__DATASET ENTRIES__
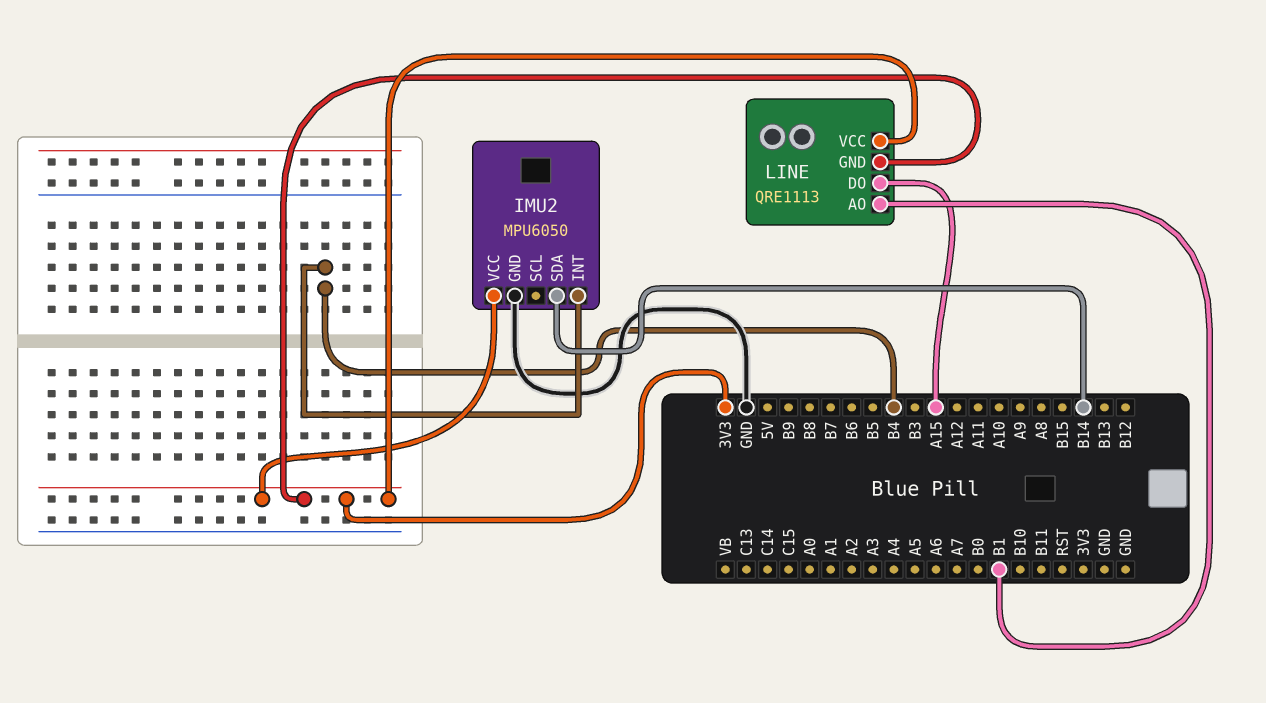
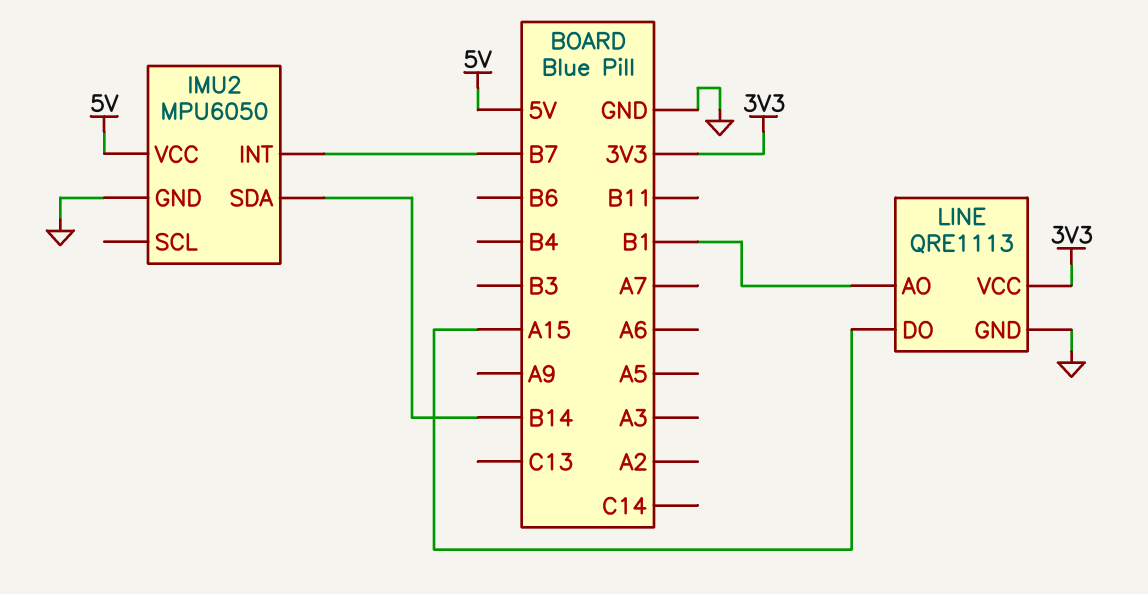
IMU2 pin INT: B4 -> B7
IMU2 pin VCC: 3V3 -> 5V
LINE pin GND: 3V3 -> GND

* * *

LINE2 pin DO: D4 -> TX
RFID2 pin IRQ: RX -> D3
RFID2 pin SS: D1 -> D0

__WHAT THE TASK REQUIRES__
Give again, word for word, every line of the listing above from the one with "LINE2 pin DO: D4 -> TX" to the one with "RFID2 pin SS: D1 -> D0", both inclusive, and nothing beyond them.

__EXERCISE SOLUTION__
LINE2 pin DO: D4 -> TX
RFID2 pin IRQ: RX -> D3
RFID2 pin SS: D1 -> D0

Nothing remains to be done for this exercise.